**Source data**
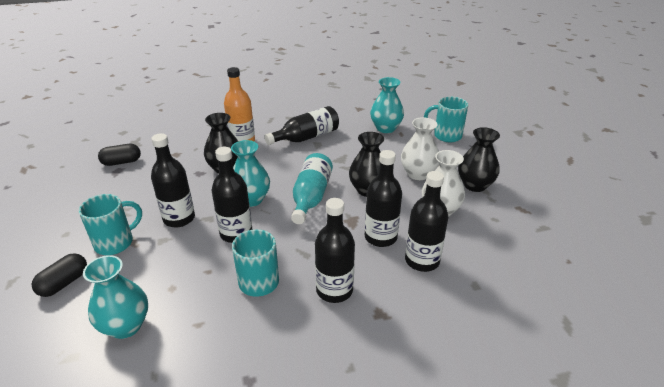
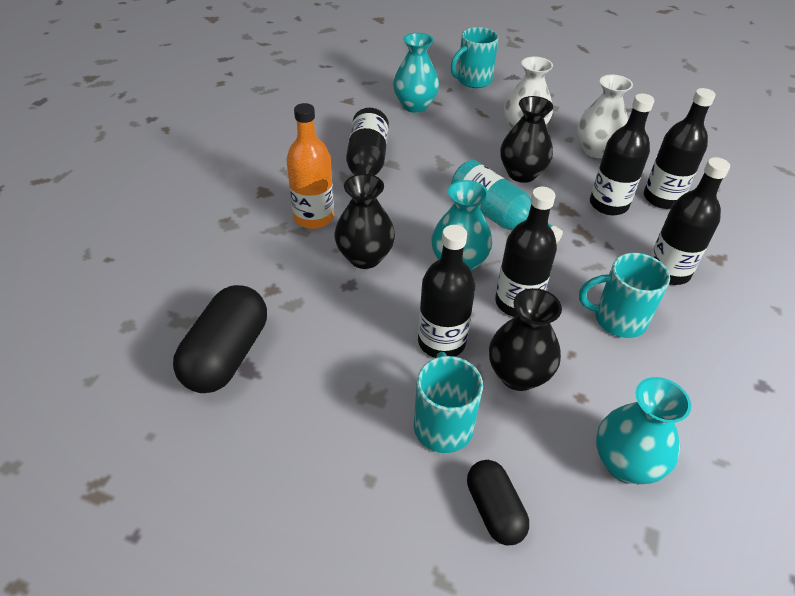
camera: 55 degrees left, 10 degrees up
(122, 162) = (227, 355): black capsule -> black capsule, size x1.67
(475, 185) = (574, 111): black vase -> black vase (518, 375)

**Task instructions**
State the count of lines above containing the string "black", and add nothing to it.

**Output of the exercise**
2